In the material below, find each line with the word "gray" and list it.

◆ **EXERCISE MATERIALS**

BEGIN

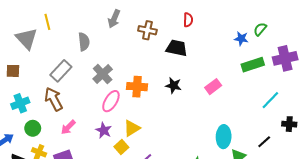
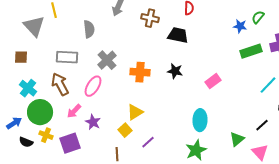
gray rectangle: (61, 71) -> (67, 57), turned 50
pink rectangle: (213, 87) -> (213, 81), moved
pink ellipse: (111, 101) -> (93, 86), moved
cyan cross: (20, 103) -> (28, 88), turned -30
green circle: (33, 128) -> (40, 112), size x1.6
purple star: (104, 130) -> (93, 122), moved
cyan ellipse: (224, 137) -> (200, 120), moved

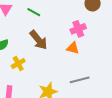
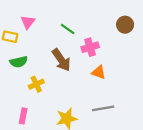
green line: (34, 12) -> (68, 29), moved
pink cross: (78, 29) -> (90, 47), moved

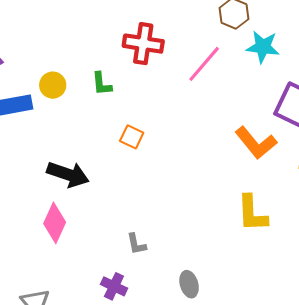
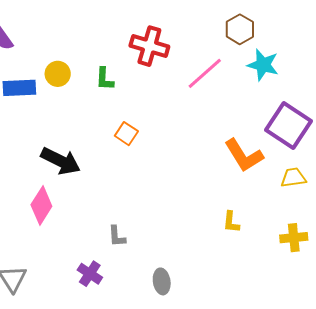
yellow L-shape: (252, 213) -> (231, 222), size x0.6

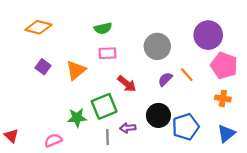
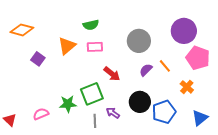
orange diamond: (38, 27) -> (22, 30), moved
orange triangle: (76, 70) -> (67, 46), moved
orange cross: (223, 98) -> (187, 87), moved, turned 32
purple arrow: (128, 128) -> (113, 113), turned 40
pink semicircle: (53, 140) -> (41, 114), moved

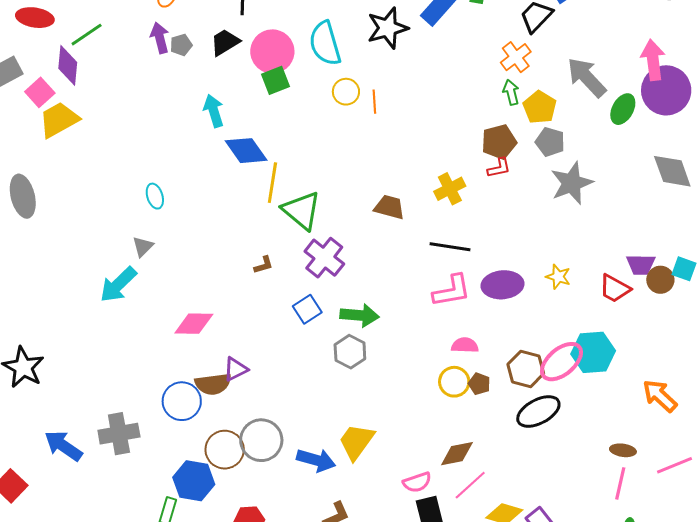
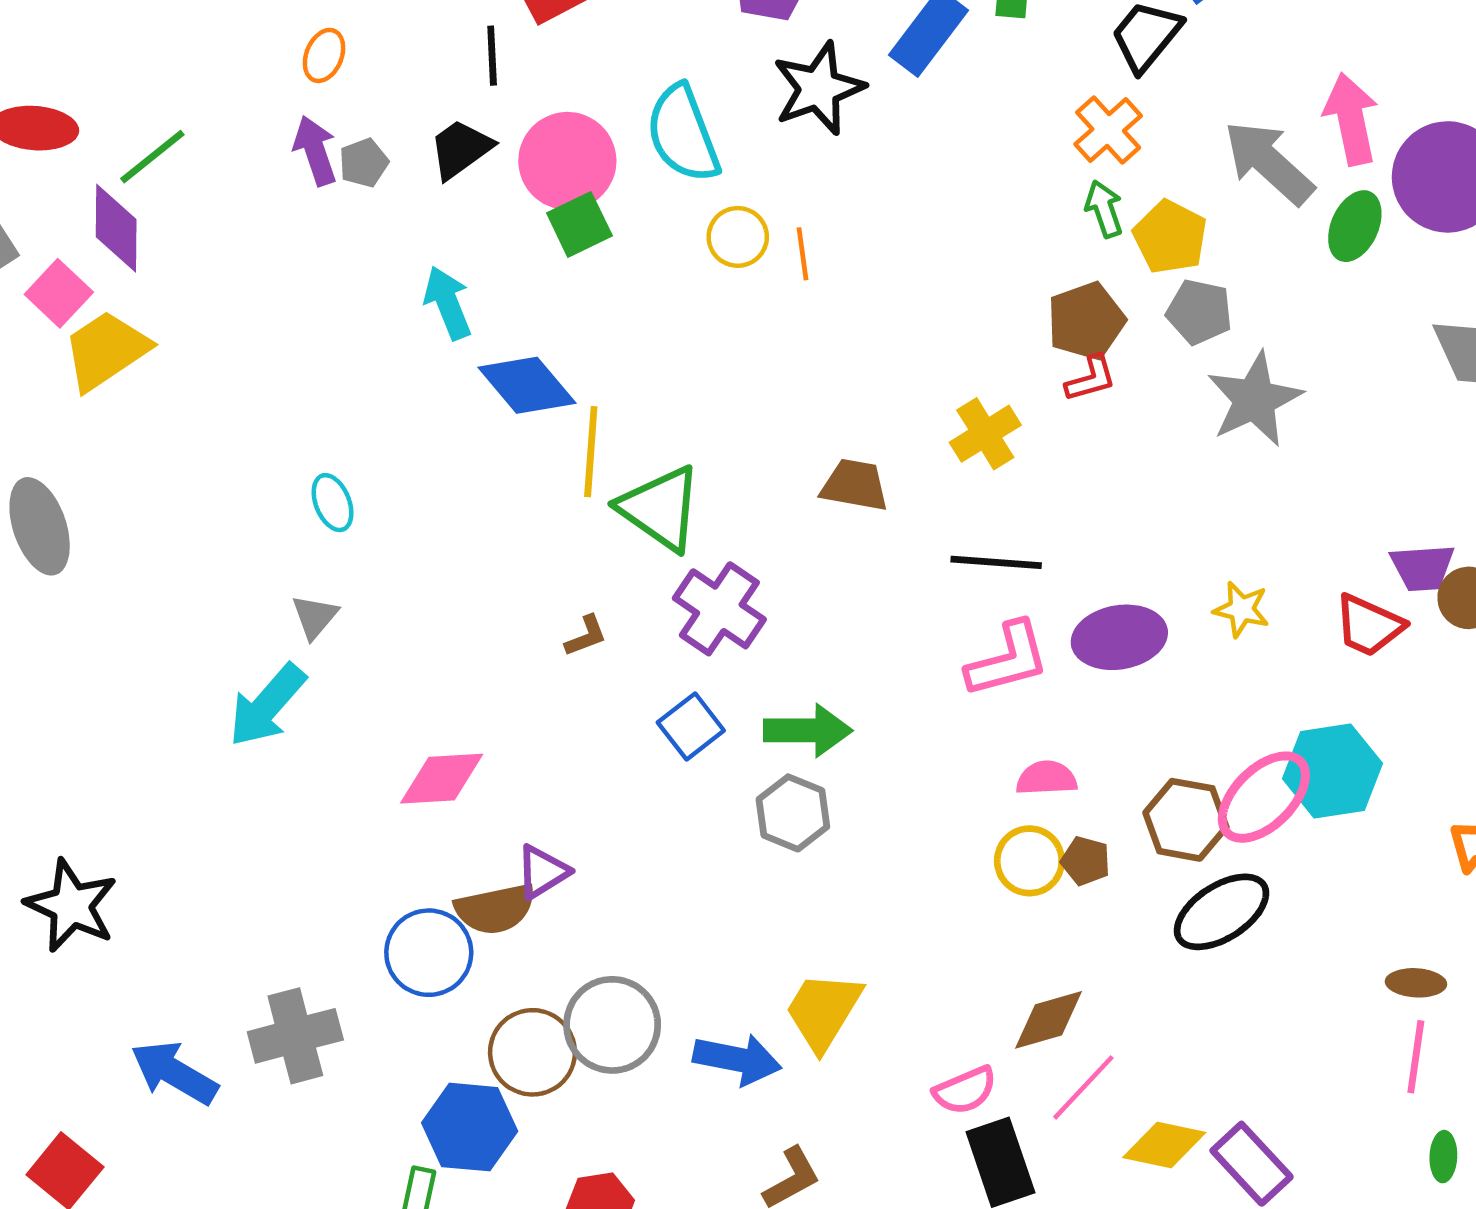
pink arrow: (653, 60) -> (1351, 119), moved

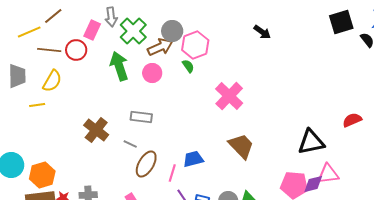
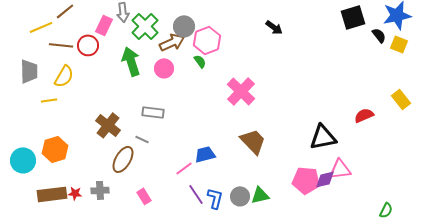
brown ellipse: (146, 164) -> (123, 159), moved
pink line: (172, 173) -> (184, 168), turned 36
orange hexagon: (42, 175) -> (55, 149), moved

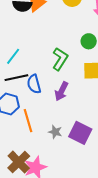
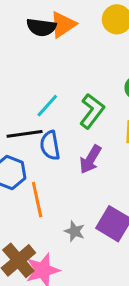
cyan line: (13, 56) -> (47, 106), moved
gray star: (55, 132) -> (75, 231), moved

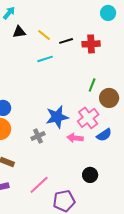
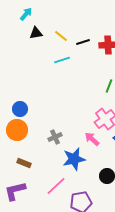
blue star: (57, 117) -> (74, 159), moved
pink arrow: (75, 138) -> (92, 139), turned 35

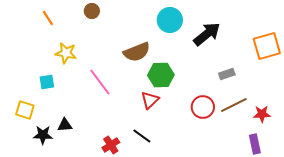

END

◆ **EXERCISE ANSWER**
gray rectangle: (61, 71) -> (67, 57), turned 50
gray star: (55, 132) -> (75, 231), moved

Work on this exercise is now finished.